-- TASK TO COMPLETE --
Could you quote, exactly as they stand, the lines running from the one with "(527, 328) = (324, 167): yellow lemon -> none" to the final line of the material?

##### RECORDS PROVIDED

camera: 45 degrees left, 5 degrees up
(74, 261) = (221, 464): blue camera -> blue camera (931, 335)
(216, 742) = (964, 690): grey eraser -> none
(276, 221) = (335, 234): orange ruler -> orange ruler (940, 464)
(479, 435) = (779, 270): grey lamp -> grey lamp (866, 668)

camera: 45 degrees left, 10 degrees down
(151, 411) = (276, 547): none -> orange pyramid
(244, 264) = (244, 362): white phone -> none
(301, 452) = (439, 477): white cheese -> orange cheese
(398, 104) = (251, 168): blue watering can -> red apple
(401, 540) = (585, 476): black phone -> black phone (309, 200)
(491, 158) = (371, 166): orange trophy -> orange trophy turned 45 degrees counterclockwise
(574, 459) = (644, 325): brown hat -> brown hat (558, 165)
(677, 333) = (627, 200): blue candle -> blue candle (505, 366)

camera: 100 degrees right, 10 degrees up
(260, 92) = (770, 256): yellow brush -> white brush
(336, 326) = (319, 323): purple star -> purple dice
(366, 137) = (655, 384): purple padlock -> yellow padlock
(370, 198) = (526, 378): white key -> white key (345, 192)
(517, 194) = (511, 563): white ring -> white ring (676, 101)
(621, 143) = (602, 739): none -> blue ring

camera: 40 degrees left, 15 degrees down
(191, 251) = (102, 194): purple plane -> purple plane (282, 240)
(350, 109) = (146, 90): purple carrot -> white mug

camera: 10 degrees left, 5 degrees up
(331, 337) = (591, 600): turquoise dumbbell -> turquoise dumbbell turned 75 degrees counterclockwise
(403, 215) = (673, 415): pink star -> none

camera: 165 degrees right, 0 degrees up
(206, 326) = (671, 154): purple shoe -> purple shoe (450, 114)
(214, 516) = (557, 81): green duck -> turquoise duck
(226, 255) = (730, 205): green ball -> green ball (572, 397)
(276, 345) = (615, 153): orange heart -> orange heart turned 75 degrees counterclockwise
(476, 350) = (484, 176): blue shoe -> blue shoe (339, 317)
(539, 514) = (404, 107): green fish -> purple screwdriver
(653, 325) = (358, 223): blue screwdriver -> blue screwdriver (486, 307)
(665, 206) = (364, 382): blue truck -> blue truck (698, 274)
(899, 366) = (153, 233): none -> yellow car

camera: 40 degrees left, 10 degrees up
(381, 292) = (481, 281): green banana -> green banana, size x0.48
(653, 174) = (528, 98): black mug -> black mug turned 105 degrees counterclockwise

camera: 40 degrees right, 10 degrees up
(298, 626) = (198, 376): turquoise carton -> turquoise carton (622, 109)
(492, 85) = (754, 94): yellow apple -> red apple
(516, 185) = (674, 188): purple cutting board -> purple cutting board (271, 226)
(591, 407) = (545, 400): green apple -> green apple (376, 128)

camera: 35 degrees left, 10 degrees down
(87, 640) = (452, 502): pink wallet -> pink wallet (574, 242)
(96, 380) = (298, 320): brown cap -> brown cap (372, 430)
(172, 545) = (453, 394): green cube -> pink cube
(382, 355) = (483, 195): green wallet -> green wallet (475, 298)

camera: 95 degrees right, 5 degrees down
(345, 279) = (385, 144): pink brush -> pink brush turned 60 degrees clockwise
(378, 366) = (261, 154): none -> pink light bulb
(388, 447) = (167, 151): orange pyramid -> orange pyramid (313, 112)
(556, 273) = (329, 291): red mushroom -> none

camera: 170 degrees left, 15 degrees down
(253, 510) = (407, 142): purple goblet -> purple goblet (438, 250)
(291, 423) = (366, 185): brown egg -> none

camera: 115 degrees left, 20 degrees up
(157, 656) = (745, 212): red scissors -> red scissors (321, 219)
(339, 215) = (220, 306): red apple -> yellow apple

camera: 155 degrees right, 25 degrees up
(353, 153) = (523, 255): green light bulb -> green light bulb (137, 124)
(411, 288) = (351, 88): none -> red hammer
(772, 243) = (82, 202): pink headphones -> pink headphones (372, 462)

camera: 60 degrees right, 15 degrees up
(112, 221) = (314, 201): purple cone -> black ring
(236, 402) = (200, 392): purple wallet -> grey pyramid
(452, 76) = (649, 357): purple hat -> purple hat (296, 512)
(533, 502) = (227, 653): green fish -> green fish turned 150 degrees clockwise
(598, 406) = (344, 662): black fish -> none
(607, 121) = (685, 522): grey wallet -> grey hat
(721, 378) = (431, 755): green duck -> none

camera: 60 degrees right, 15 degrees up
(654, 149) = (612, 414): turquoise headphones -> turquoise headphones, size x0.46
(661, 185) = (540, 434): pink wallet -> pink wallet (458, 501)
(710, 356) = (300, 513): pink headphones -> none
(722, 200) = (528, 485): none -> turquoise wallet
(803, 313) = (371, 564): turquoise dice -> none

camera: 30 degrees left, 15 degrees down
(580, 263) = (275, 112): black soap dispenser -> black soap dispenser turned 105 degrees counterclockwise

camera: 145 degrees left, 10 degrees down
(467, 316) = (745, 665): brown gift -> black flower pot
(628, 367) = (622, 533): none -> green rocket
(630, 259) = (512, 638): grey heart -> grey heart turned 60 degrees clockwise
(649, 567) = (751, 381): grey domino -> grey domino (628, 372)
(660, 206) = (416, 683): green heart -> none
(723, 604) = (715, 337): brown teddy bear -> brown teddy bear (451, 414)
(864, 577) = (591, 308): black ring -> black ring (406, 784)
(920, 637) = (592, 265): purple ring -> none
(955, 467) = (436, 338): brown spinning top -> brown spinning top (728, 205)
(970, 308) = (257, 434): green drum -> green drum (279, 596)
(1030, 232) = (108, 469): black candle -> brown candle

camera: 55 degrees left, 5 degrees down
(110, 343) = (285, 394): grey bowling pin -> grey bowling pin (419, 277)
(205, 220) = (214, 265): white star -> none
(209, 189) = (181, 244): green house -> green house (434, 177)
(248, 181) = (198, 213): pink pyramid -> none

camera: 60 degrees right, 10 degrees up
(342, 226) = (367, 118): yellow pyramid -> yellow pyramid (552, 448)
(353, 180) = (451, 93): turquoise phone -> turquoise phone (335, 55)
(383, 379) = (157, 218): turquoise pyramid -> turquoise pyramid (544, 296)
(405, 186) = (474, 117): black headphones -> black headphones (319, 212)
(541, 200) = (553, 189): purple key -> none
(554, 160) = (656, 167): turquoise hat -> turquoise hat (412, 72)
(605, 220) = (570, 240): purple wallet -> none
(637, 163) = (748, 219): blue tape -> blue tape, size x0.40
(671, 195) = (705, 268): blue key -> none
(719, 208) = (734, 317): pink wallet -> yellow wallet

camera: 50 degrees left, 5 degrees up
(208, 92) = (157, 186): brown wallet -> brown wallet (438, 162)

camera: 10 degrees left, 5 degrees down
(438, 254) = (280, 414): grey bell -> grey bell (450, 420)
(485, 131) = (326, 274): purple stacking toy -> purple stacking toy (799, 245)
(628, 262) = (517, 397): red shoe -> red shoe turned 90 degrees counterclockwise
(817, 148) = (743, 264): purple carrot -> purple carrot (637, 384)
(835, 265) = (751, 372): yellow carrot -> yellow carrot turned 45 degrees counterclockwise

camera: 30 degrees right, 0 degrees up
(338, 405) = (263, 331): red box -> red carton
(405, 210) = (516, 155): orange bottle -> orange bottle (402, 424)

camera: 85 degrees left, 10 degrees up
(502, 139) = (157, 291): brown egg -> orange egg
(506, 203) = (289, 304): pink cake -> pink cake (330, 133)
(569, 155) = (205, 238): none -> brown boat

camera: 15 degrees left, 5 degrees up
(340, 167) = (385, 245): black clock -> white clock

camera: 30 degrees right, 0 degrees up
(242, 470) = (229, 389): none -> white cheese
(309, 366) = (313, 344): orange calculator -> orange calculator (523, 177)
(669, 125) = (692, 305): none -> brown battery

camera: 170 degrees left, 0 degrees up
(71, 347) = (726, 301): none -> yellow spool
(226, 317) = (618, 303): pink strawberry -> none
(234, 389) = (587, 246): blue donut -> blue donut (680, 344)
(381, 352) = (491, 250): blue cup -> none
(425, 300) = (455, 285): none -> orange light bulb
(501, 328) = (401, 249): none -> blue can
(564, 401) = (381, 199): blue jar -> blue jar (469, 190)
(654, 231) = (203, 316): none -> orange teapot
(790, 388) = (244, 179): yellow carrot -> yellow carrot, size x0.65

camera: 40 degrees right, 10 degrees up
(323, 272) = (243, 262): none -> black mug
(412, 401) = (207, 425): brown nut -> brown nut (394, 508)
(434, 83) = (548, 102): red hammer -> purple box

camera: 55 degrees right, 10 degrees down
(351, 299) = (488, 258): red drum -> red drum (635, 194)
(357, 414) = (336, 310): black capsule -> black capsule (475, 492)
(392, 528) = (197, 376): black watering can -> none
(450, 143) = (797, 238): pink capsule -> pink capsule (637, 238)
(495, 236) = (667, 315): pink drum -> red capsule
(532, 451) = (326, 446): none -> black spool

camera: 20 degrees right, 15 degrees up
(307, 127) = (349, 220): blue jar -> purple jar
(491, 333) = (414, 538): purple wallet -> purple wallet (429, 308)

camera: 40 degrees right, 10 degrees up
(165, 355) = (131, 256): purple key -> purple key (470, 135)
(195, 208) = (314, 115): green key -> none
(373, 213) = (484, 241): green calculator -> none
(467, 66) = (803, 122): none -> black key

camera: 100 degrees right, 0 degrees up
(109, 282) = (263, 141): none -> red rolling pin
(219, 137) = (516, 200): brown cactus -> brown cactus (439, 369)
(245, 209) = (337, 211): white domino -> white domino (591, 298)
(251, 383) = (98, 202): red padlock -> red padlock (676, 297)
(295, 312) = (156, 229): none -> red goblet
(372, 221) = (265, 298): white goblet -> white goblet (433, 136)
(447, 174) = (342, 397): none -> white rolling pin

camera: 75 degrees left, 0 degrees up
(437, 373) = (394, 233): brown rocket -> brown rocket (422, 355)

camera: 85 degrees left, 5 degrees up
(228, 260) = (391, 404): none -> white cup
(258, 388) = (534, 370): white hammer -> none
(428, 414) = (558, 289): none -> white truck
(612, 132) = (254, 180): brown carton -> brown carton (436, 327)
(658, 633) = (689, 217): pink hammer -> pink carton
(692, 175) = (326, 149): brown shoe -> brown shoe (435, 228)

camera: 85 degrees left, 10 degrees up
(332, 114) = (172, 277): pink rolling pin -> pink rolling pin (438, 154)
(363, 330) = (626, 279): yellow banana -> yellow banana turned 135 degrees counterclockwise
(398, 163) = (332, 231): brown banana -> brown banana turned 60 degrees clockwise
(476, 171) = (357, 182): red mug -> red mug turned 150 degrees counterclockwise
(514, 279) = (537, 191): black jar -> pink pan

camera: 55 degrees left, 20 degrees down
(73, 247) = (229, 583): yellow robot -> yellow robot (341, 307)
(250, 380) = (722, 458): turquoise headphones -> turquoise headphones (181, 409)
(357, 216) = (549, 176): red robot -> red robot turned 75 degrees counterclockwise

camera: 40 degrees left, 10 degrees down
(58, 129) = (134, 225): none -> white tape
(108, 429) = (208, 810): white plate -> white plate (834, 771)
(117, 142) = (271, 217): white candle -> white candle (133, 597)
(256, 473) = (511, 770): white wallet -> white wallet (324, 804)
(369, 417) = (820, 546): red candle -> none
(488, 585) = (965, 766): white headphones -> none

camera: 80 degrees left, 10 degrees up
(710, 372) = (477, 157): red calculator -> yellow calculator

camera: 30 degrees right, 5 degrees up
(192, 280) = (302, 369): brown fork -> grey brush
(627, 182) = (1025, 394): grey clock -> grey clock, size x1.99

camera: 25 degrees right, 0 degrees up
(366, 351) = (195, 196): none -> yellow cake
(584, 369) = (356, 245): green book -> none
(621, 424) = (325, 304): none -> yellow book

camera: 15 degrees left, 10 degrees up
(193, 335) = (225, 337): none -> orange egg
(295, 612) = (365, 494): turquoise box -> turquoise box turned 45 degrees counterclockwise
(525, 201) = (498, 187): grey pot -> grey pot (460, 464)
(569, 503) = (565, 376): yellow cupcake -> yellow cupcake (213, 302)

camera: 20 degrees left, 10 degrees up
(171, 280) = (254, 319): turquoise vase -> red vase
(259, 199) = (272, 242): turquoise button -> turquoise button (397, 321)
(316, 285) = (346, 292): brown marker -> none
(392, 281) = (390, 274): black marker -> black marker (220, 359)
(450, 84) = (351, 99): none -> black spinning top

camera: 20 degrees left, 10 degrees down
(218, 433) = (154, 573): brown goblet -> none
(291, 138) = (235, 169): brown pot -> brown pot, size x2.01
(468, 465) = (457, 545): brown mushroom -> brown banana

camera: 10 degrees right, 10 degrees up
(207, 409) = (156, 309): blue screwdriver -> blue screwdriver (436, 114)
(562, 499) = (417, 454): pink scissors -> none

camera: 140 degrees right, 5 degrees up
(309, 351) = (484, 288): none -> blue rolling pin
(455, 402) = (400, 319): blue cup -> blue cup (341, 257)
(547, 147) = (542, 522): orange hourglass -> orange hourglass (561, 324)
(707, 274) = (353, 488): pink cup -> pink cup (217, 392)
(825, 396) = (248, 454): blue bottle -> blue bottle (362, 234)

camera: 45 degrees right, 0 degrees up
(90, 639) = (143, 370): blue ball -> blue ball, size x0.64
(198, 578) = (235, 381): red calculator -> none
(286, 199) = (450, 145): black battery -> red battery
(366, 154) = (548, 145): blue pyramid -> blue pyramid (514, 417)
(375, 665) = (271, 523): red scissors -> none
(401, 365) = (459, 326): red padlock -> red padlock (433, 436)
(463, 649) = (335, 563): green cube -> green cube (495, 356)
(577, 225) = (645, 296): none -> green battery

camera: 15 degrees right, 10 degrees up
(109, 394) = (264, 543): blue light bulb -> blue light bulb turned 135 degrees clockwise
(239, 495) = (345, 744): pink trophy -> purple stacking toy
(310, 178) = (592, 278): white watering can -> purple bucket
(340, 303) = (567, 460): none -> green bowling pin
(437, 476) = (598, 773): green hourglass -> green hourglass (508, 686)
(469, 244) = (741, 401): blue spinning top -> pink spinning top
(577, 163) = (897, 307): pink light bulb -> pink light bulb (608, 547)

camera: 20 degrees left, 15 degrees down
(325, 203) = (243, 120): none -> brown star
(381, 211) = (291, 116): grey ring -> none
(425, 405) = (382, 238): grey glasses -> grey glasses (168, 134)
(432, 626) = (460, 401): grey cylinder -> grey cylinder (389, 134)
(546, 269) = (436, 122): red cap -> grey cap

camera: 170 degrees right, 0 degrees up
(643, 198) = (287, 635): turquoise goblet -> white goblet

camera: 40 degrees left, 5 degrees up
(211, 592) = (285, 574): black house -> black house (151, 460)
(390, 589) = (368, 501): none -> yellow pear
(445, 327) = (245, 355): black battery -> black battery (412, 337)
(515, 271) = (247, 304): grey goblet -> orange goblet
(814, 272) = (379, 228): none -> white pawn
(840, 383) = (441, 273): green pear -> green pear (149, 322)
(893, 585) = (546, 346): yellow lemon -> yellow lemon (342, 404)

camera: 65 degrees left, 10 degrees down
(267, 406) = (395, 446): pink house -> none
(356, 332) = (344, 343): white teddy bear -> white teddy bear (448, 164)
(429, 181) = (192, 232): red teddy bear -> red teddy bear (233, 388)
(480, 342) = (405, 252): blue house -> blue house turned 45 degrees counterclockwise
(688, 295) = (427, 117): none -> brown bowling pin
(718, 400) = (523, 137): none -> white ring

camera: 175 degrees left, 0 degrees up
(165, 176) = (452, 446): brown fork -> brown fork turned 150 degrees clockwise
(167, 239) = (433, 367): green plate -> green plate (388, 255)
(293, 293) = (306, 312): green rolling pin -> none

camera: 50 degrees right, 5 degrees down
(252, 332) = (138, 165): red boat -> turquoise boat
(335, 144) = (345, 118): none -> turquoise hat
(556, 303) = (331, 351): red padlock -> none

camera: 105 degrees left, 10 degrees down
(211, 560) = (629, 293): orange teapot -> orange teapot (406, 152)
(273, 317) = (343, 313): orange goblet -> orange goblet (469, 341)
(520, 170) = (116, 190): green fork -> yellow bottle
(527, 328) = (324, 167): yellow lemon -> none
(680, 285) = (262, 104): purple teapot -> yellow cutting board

##########

-- PROBLEM SOLUTION --
(527, 328) = (324, 167): yellow lemon -> none
(680, 285) = (262, 104): purple teapot -> yellow cutting board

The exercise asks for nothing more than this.